START RAW DATA

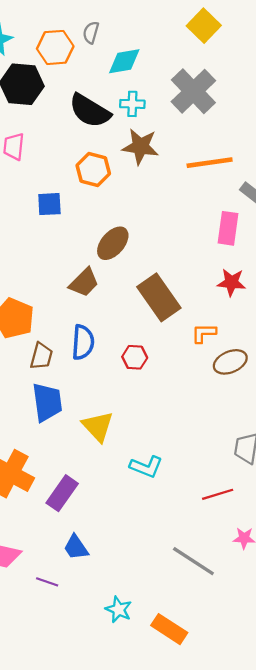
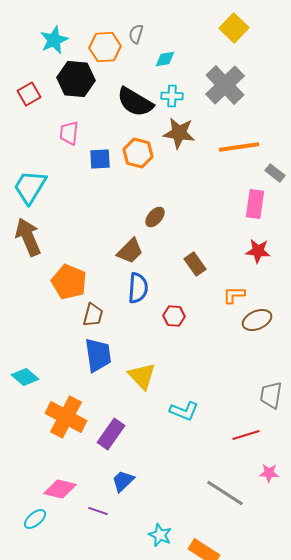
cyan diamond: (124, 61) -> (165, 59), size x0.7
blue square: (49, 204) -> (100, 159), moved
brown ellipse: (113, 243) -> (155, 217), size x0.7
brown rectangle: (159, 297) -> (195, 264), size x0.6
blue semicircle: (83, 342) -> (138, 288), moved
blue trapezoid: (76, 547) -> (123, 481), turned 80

END RAW DATA

- WHAT THE EXERCISE ASKS -
Copy out the records above in full, exactly as written, but not the pictures.

- EXERCISE OUTPUT -
cyan diamond: (124, 61) -> (165, 59), size x0.7
blue square: (49, 204) -> (100, 159), moved
brown ellipse: (113, 243) -> (155, 217), size x0.7
brown rectangle: (159, 297) -> (195, 264), size x0.6
blue semicircle: (83, 342) -> (138, 288), moved
blue trapezoid: (76, 547) -> (123, 481), turned 80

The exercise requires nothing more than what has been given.